What the task asks
Needed from the data below: every line from the one with "red cutting board" up to and including the one with "camera: 10 degrees right, 5 degrees down", repeated exactly and with nothing else.

(Record set begins)

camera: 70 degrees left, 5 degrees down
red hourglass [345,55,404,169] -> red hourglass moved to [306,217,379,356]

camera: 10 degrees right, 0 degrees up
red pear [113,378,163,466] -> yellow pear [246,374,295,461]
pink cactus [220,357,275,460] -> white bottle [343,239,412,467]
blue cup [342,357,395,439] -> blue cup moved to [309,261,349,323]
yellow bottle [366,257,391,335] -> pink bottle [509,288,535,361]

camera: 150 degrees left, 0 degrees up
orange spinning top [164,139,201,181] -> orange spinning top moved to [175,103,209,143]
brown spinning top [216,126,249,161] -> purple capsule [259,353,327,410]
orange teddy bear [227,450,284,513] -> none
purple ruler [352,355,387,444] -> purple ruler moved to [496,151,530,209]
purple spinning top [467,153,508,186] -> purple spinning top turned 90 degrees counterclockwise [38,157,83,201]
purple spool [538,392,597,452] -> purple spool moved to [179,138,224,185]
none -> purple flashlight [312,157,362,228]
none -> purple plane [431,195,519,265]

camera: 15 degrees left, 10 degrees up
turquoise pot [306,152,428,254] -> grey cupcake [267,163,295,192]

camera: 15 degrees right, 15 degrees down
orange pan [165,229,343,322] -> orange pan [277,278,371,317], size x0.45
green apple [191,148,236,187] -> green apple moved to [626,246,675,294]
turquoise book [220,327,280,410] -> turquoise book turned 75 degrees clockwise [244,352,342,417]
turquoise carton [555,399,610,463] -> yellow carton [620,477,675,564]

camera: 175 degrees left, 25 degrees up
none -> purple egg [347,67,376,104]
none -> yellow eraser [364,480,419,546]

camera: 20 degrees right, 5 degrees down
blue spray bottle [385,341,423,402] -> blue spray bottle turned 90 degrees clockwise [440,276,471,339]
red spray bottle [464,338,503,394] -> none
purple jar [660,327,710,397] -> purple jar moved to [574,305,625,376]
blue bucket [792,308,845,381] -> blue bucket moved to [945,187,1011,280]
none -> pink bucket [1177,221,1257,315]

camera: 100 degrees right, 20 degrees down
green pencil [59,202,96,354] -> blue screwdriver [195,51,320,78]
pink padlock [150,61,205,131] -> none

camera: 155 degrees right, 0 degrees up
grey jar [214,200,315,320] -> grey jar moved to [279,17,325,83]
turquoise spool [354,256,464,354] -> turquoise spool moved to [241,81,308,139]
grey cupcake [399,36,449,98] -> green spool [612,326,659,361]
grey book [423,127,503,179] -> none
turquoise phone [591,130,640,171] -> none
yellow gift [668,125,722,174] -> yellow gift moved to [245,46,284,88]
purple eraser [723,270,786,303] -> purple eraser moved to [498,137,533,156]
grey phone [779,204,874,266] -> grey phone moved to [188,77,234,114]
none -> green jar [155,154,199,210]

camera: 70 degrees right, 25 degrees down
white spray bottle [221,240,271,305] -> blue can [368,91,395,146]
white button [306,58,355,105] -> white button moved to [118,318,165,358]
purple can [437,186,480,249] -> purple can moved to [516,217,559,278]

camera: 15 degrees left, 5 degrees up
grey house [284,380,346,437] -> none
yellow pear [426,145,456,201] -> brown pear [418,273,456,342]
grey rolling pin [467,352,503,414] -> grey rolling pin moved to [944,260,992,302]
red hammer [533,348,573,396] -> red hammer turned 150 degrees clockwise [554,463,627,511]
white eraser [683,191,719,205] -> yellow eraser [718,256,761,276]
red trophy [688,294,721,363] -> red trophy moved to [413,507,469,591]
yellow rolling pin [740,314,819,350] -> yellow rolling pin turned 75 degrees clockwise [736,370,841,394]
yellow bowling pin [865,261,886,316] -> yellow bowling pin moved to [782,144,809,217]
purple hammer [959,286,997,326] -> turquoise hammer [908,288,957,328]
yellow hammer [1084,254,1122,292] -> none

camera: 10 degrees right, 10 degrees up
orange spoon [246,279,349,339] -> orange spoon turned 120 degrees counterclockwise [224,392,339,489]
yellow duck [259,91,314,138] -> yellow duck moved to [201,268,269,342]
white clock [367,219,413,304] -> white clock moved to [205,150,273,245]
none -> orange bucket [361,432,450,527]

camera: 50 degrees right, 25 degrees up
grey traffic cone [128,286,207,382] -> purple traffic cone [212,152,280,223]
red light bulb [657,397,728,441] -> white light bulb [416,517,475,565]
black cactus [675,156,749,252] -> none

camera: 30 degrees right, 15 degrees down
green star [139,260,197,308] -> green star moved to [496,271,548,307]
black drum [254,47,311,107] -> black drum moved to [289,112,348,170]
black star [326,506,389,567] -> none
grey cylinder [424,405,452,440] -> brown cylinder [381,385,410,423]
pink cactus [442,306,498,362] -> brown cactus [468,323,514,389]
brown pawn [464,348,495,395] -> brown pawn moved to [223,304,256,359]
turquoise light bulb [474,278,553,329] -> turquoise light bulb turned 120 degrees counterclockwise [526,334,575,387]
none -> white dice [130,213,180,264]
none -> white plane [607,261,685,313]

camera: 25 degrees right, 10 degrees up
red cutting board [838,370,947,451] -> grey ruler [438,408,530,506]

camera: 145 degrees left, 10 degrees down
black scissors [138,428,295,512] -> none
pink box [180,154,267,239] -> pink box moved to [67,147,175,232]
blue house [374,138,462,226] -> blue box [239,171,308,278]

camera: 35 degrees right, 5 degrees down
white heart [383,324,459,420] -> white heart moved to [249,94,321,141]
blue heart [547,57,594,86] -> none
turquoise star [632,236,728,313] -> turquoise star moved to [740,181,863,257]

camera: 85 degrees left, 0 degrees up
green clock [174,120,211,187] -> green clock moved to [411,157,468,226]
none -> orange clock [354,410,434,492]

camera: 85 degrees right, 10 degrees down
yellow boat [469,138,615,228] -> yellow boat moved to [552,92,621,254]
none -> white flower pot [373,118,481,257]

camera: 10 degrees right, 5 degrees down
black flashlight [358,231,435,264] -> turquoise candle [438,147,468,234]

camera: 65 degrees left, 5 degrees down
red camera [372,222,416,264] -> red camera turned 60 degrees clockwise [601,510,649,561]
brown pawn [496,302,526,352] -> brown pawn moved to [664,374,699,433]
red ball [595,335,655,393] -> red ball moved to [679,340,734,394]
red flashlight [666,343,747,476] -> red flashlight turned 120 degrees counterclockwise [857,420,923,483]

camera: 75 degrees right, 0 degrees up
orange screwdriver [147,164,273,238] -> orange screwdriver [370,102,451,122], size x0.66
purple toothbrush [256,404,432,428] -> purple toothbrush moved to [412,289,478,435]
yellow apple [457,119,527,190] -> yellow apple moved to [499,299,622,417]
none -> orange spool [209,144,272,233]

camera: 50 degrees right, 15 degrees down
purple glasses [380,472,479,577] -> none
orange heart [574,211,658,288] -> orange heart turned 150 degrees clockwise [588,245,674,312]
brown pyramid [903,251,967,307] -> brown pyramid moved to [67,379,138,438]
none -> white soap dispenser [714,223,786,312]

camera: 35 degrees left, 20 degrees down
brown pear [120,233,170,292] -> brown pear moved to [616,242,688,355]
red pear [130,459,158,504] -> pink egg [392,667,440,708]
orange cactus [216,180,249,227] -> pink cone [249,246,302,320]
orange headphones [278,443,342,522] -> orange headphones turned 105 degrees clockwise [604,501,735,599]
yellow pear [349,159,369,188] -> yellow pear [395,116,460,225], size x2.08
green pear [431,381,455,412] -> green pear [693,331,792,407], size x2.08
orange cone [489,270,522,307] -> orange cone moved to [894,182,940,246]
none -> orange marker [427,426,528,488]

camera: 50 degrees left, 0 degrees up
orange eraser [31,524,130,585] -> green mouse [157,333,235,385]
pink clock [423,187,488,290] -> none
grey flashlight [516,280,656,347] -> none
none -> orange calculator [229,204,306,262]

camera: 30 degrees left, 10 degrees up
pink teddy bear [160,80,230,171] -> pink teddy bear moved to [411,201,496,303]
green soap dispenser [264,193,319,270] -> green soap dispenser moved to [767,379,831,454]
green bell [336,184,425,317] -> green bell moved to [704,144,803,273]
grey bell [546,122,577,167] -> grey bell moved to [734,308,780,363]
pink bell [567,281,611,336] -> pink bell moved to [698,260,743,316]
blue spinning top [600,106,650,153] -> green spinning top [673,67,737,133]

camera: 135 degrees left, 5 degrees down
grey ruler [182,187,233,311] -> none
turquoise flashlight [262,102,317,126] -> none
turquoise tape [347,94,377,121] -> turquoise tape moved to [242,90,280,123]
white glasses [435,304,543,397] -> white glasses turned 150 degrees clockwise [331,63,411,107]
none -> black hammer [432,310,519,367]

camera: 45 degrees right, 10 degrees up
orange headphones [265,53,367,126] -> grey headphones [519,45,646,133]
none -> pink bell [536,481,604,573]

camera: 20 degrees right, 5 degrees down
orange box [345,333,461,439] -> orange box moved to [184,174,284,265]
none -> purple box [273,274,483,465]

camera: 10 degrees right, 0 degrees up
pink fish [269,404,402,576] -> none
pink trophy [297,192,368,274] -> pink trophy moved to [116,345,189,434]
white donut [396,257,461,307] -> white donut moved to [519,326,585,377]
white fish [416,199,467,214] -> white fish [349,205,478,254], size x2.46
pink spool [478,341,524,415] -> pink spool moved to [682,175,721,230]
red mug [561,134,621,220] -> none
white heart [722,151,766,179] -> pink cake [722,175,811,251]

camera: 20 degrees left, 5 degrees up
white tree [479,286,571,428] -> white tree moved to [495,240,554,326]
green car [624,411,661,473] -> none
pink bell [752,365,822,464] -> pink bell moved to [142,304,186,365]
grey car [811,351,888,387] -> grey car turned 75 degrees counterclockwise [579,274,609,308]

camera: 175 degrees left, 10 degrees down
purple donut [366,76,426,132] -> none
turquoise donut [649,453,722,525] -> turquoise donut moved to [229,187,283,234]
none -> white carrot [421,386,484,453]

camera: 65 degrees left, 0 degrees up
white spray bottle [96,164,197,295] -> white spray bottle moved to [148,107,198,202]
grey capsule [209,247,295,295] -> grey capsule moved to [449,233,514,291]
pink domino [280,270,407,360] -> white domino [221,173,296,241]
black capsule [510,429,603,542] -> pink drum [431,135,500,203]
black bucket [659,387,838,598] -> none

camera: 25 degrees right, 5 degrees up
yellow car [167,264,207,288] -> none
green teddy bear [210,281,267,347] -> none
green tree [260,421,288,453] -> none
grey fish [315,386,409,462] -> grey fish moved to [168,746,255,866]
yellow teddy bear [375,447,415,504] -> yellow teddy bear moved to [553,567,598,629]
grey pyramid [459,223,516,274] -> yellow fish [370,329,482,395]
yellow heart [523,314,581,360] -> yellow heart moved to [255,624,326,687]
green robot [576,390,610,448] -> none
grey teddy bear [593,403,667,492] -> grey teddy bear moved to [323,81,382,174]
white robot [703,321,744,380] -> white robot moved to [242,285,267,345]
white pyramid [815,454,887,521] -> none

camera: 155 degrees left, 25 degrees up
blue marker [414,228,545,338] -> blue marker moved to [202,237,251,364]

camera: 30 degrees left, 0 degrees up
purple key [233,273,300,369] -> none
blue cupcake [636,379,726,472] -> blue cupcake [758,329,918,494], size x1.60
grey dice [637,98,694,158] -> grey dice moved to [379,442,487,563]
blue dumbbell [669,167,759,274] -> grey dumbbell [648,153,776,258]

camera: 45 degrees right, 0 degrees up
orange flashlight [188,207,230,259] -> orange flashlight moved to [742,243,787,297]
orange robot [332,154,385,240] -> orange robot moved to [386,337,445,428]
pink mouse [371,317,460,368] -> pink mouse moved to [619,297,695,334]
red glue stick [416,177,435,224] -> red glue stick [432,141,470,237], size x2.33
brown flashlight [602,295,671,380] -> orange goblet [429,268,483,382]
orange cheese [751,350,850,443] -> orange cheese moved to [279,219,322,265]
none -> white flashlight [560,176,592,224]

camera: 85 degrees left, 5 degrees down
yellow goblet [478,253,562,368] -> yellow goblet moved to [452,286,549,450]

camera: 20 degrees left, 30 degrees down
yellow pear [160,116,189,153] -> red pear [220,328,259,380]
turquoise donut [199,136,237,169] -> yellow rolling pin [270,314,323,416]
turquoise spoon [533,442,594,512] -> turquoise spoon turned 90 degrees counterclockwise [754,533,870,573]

(Record set ends)

Answer to this task
red cutting board [838,370,947,451] -> grey ruler [438,408,530,506]

camera: 145 degrees left, 10 degrees down
black scissors [138,428,295,512] -> none
pink box [180,154,267,239] -> pink box moved to [67,147,175,232]
blue house [374,138,462,226] -> blue box [239,171,308,278]

camera: 35 degrees right, 5 degrees down
white heart [383,324,459,420] -> white heart moved to [249,94,321,141]
blue heart [547,57,594,86] -> none
turquoise star [632,236,728,313] -> turquoise star moved to [740,181,863,257]

camera: 85 degrees left, 0 degrees up
green clock [174,120,211,187] -> green clock moved to [411,157,468,226]
none -> orange clock [354,410,434,492]

camera: 85 degrees right, 10 degrees down
yellow boat [469,138,615,228] -> yellow boat moved to [552,92,621,254]
none -> white flower pot [373,118,481,257]

camera: 10 degrees right, 5 degrees down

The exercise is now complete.